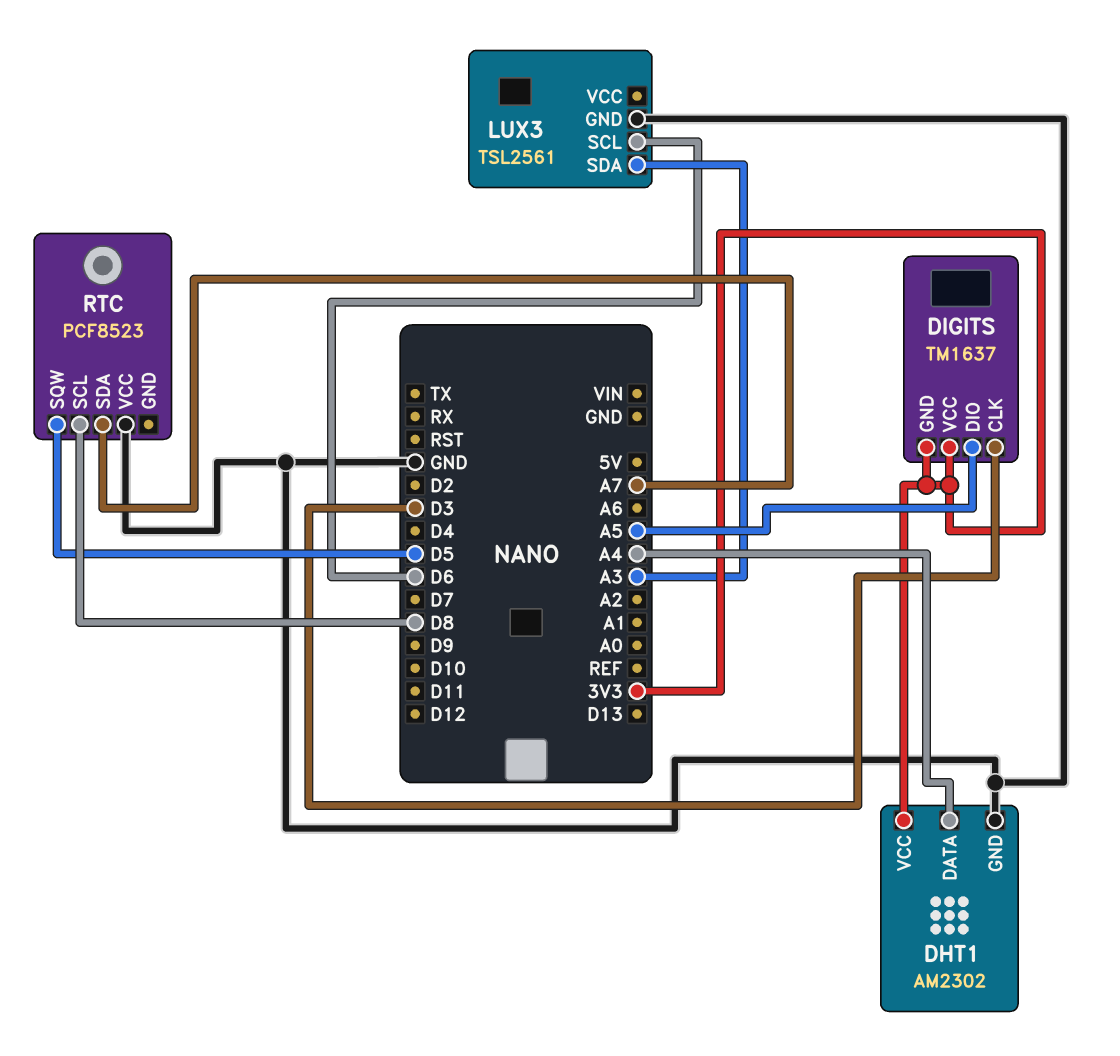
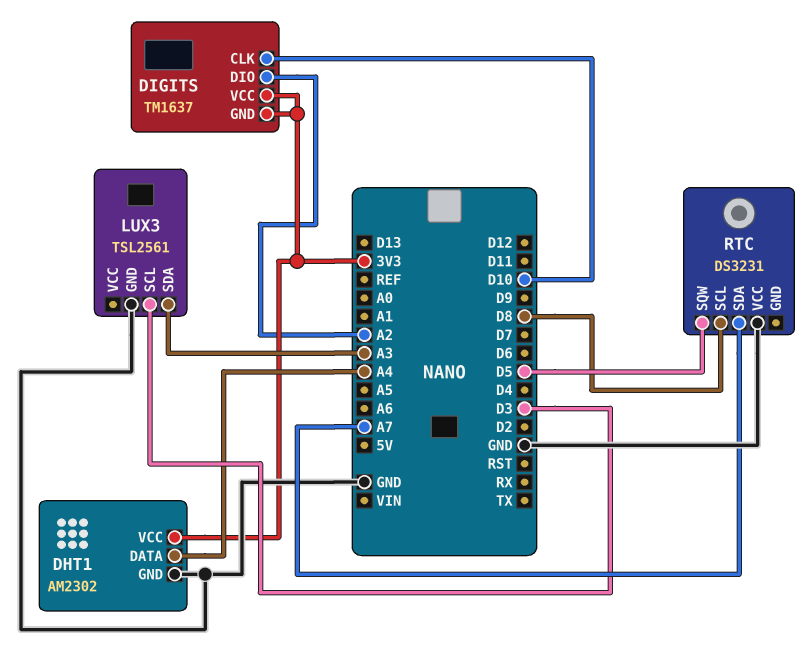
DIGITS pin CLK: D3 -> D10
DIGITS pin DIO: A5 -> A2
LUX3 pin SCL: D6 -> D3
RTC: PCF8523 -> DS3231

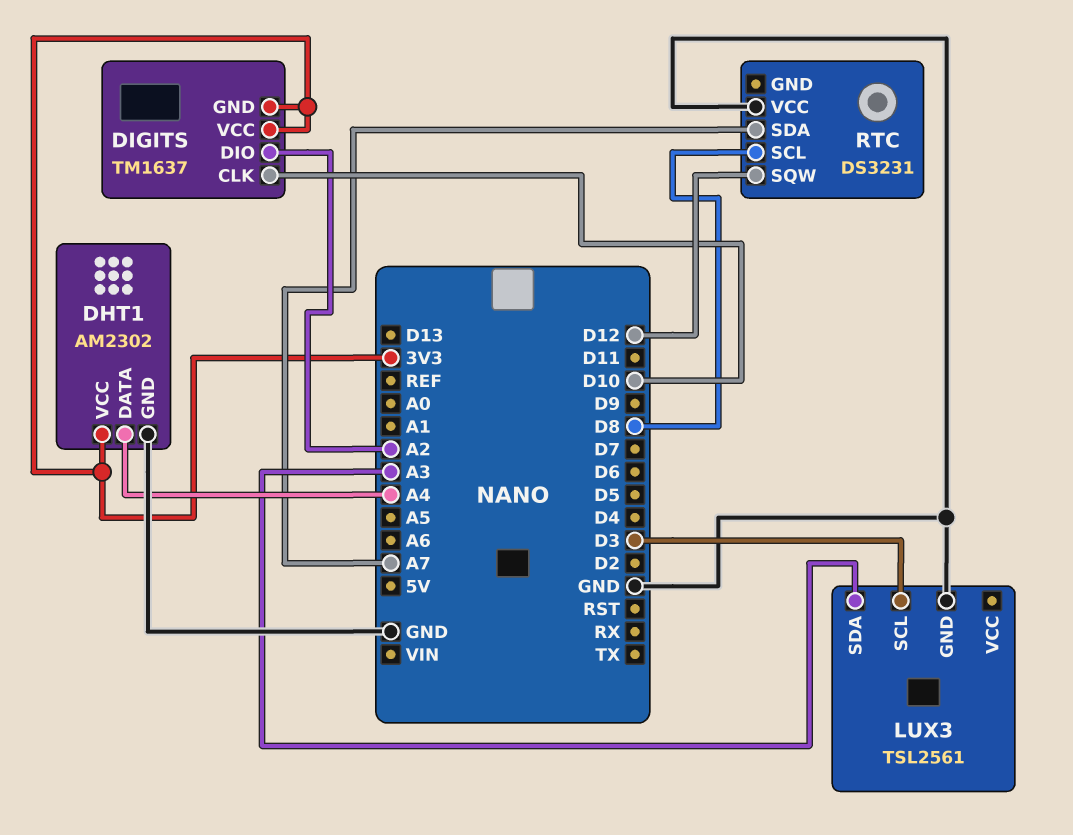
RTC pin SQW: D5 -> D12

+ + +

• PROBLEM TO WORK ON: When you repeat the data, keep it exact and drop every picture.

• TASK ANSWER:
DIGITS pin CLK: D3 -> D10
DIGITS pin DIO: A5 -> A2
LUX3 pin SCL: D6 -> D3
RTC: PCF8523 -> DS3231

RTC pin SQW: D5 -> D12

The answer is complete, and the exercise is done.